* _What is required_:
Scan the entries below for "delete" and copy each line that holds it.

* _Data to examine_:
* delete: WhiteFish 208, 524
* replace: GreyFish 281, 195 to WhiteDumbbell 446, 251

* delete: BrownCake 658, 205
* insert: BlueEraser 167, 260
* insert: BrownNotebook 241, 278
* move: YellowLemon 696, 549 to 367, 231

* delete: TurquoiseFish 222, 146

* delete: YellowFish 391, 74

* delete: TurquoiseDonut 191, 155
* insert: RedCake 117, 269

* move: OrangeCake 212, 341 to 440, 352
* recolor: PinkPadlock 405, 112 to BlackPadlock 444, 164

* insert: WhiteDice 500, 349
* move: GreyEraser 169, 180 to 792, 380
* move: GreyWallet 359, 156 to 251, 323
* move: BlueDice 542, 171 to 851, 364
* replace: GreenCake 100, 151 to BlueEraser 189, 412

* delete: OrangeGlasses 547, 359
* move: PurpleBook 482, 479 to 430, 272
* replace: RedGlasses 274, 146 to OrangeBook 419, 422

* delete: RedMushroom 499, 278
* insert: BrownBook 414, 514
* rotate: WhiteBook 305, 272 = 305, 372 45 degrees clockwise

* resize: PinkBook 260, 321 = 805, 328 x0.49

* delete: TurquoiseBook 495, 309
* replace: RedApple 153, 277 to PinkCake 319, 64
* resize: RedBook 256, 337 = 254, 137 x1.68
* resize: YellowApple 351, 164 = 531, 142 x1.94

* _Result_:
* delete: WhiteFish 208, 524
* delete: BrownCake 658, 205
* delete: TurquoiseFish 222, 146
* delete: YellowFish 391, 74
* delete: TurquoiseDonut 191, 155
* delete: OrangeGlasses 547, 359
* delete: RedMushroom 499, 278
* delete: TurquoiseBook 495, 309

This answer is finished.